→ Task material

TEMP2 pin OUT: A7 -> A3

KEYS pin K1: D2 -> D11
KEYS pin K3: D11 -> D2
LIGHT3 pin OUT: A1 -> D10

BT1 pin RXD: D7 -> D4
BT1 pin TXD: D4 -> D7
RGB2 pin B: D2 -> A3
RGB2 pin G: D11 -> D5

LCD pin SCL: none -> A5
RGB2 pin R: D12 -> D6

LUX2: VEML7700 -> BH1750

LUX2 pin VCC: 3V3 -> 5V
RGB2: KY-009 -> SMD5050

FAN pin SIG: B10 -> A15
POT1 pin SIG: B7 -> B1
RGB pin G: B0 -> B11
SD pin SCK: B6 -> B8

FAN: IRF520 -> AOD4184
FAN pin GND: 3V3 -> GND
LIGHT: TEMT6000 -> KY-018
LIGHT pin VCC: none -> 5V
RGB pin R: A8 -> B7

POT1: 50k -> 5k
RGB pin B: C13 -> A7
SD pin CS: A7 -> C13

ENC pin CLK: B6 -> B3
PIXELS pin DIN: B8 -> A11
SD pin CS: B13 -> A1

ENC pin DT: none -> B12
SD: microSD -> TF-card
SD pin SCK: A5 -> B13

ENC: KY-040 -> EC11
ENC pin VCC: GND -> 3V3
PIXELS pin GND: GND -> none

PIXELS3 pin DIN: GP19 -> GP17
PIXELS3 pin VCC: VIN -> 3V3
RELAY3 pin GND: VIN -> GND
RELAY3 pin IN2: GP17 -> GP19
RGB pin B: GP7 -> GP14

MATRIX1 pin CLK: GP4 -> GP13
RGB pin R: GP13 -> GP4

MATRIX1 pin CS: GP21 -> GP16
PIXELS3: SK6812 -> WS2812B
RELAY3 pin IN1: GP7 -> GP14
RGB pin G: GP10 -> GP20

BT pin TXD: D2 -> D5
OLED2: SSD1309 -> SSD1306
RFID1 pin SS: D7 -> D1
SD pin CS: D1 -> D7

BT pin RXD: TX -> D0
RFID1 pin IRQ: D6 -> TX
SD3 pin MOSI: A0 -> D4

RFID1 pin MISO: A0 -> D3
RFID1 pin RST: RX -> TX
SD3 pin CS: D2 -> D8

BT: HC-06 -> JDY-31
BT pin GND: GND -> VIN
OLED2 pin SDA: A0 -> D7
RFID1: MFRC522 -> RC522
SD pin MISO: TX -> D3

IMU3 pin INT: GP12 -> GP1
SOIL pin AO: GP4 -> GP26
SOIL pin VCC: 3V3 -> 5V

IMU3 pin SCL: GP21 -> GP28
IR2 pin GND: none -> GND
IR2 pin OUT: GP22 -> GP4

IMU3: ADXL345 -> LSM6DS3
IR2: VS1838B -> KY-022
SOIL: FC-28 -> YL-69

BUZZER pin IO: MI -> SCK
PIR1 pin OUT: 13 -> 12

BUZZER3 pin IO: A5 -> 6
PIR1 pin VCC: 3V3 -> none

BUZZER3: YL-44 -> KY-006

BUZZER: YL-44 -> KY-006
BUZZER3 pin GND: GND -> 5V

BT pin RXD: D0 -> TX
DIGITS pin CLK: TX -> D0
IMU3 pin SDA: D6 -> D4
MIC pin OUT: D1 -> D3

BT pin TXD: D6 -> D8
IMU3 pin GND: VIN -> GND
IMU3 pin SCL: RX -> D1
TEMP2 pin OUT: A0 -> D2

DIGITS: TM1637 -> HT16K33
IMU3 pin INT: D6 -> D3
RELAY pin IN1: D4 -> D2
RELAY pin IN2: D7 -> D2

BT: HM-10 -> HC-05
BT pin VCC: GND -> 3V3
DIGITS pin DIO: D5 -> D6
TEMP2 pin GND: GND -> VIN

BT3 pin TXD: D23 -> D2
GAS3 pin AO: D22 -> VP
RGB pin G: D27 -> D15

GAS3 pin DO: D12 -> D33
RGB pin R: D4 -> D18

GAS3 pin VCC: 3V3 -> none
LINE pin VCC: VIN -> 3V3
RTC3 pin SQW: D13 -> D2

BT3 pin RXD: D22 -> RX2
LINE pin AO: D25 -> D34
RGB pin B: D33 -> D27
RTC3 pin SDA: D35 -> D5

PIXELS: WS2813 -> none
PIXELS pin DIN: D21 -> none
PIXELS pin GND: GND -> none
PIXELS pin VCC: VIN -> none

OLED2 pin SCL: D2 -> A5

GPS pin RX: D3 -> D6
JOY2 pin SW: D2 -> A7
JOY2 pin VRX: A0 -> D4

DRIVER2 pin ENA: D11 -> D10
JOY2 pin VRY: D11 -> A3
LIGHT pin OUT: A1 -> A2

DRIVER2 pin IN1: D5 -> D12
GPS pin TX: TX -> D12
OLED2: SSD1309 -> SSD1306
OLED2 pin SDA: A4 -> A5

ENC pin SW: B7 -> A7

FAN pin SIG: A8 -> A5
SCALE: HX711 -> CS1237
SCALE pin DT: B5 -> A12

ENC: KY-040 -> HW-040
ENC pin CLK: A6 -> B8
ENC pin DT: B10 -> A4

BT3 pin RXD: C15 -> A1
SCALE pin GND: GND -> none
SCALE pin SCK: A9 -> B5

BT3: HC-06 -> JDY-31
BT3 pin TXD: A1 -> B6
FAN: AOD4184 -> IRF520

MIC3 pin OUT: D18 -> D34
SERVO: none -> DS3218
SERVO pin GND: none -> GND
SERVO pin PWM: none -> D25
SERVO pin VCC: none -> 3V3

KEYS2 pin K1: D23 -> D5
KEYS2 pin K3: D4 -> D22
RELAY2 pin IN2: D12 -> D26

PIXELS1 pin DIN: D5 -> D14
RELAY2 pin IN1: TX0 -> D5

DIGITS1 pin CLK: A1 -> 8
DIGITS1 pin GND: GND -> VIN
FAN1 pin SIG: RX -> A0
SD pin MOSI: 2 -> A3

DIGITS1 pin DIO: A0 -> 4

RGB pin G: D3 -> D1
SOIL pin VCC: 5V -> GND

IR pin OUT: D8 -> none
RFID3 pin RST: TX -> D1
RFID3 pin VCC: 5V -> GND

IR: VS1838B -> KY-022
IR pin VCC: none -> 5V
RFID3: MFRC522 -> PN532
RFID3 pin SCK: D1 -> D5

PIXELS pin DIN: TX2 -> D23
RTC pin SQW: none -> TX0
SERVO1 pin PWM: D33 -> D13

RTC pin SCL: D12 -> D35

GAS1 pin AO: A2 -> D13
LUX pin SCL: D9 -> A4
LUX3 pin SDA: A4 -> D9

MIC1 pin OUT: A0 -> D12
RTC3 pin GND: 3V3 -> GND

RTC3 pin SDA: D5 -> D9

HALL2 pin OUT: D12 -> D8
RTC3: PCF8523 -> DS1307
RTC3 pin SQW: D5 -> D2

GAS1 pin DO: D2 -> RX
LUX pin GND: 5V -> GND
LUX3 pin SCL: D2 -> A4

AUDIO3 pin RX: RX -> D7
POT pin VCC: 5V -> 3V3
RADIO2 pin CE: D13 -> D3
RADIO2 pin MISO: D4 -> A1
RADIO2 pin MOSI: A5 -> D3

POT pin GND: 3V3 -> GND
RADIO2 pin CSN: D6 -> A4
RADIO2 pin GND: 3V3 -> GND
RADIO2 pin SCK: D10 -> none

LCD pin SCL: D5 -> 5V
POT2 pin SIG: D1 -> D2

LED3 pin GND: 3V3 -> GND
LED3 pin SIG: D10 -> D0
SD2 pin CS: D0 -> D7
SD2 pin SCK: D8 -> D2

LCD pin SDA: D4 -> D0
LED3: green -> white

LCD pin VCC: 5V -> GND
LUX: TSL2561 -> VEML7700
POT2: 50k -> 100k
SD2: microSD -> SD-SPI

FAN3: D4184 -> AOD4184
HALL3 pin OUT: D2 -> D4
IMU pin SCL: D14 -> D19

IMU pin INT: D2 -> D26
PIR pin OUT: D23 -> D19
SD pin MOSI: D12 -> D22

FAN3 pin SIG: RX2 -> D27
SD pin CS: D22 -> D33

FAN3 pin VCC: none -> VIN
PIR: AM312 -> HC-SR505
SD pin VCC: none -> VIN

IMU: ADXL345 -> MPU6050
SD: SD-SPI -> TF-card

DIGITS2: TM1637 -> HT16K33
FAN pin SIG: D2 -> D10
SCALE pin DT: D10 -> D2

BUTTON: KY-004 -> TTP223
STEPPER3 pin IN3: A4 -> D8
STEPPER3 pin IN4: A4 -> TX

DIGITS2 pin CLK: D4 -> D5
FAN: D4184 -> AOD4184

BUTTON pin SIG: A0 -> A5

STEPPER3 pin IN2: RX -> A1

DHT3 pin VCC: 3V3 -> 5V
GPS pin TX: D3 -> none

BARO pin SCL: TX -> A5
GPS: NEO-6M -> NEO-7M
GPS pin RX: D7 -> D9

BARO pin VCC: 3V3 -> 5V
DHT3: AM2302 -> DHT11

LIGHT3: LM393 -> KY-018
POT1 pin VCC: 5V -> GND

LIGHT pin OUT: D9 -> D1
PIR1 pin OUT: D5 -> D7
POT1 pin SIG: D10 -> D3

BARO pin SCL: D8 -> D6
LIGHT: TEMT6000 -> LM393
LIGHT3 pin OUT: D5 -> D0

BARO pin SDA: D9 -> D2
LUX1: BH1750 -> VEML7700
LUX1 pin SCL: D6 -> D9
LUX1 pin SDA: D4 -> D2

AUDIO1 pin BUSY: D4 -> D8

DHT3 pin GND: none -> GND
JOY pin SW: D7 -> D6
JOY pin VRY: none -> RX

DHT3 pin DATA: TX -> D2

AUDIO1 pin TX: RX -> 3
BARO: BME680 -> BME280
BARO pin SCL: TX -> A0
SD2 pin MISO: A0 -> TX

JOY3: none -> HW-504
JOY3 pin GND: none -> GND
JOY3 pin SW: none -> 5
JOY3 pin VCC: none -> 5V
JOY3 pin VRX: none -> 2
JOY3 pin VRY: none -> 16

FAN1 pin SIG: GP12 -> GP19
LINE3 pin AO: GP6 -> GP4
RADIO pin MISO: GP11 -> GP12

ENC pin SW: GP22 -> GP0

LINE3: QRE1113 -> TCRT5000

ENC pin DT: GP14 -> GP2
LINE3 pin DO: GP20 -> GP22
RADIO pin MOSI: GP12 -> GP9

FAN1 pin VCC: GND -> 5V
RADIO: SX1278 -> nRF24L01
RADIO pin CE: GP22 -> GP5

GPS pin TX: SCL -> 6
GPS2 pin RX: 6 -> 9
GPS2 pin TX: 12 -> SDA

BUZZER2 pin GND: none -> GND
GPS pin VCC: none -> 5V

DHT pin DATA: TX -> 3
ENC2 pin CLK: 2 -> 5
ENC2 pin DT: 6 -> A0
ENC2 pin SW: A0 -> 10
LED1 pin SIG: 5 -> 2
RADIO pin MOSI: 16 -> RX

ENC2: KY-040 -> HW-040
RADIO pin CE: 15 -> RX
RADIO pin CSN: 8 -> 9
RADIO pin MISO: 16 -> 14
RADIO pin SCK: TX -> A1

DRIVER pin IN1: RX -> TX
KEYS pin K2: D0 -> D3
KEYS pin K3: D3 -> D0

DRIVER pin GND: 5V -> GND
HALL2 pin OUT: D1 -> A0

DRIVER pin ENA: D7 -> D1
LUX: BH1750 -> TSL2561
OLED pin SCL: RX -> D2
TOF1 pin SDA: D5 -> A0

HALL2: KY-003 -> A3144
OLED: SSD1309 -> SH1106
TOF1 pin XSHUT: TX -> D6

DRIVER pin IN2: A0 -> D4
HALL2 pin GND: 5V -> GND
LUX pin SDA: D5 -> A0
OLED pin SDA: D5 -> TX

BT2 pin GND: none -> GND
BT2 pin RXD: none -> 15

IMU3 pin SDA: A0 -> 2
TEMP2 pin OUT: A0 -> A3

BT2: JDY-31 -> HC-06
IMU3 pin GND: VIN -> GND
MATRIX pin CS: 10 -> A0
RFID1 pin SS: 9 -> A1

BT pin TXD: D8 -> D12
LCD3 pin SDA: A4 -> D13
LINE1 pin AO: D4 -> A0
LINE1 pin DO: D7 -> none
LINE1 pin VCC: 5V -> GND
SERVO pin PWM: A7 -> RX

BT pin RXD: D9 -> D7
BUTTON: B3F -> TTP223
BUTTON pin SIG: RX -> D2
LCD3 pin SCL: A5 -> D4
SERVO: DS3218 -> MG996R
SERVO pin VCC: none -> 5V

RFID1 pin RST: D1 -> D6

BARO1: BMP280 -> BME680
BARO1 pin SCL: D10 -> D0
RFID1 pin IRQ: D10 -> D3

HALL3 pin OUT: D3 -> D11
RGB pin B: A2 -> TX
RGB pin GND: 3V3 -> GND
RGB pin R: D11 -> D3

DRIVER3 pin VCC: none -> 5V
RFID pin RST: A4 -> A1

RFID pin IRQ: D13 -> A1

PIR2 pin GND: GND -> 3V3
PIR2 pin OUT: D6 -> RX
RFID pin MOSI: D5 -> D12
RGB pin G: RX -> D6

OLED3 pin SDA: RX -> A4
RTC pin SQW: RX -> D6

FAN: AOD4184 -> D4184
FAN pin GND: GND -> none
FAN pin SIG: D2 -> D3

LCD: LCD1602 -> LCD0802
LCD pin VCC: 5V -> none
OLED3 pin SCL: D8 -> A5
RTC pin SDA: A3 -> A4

→ Brief
Would you restate, word for word, every line of the listing from its first line through the line with "SOIL: FC-28 -> YL-69"?

→ Expected answer
TEMP2 pin OUT: A7 -> A3

KEYS pin K1: D2 -> D11
KEYS pin K3: D11 -> D2
LIGHT3 pin OUT: A1 -> D10

BT1 pin RXD: D7 -> D4
BT1 pin TXD: D4 -> D7
RGB2 pin B: D2 -> A3
RGB2 pin G: D11 -> D5

LCD pin SCL: none -> A5
RGB2 pin R: D12 -> D6

LUX2: VEML7700 -> BH1750

LUX2 pin VCC: 3V3 -> 5V
RGB2: KY-009 -> SMD5050

FAN pin SIG: B10 -> A15
POT1 pin SIG: B7 -> B1
RGB pin G: B0 -> B11
SD pin SCK: B6 -> B8

FAN: IRF520 -> AOD4184
FAN pin GND: 3V3 -> GND
LIGHT: TEMT6000 -> KY-018
LIGHT pin VCC: none -> 5V
RGB pin R: A8 -> B7

POT1: 50k -> 5k
RGB pin B: C13 -> A7
SD pin CS: A7 -> C13

ENC pin CLK: B6 -> B3
PIXELS pin DIN: B8 -> A11
SD pin CS: B13 -> A1

ENC pin DT: none -> B12
SD: microSD -> TF-card
SD pin SCK: A5 -> B13

ENC: KY-040 -> EC11
ENC pin VCC: GND -> 3V3
PIXELS pin GND: GND -> none

PIXELS3 pin DIN: GP19 -> GP17
PIXELS3 pin VCC: VIN -> 3V3
RELAY3 pin GND: VIN -> GND
RELAY3 pin IN2: GP17 -> GP19
RGB pin B: GP7 -> GP14

MATRIX1 pin CLK: GP4 -> GP13
RGB pin R: GP13 -> GP4

MATRIX1 pin CS: GP21 -> GP16
PIXELS3: SK6812 -> WS2812B
RELAY3 pin IN1: GP7 -> GP14
RGB pin G: GP10 -> GP20

BT pin TXD: D2 -> D5
OLED2: SSD1309 -> SSD1306
RFID1 pin SS: D7 -> D1
SD pin CS: D1 -> D7

BT pin RXD: TX -> D0
RFID1 pin IRQ: D6 -> TX
SD3 pin MOSI: A0 -> D4

RFID1 pin MISO: A0 -> D3
RFID1 pin RST: RX -> TX
SD3 pin CS: D2 -> D8

BT: HC-06 -> JDY-31
BT pin GND: GND -> VIN
OLED2 pin SDA: A0 -> D7
RFID1: MFRC522 -> RC522
SD pin MISO: TX -> D3

IMU3 pin INT: GP12 -> GP1
SOIL pin AO: GP4 -> GP26
SOIL pin VCC: 3V3 -> 5V

IMU3 pin SCL: GP21 -> GP28
IR2 pin GND: none -> GND
IR2 pin OUT: GP22 -> GP4

IMU3: ADXL345 -> LSM6DS3
IR2: VS1838B -> KY-022
SOIL: FC-28 -> YL-69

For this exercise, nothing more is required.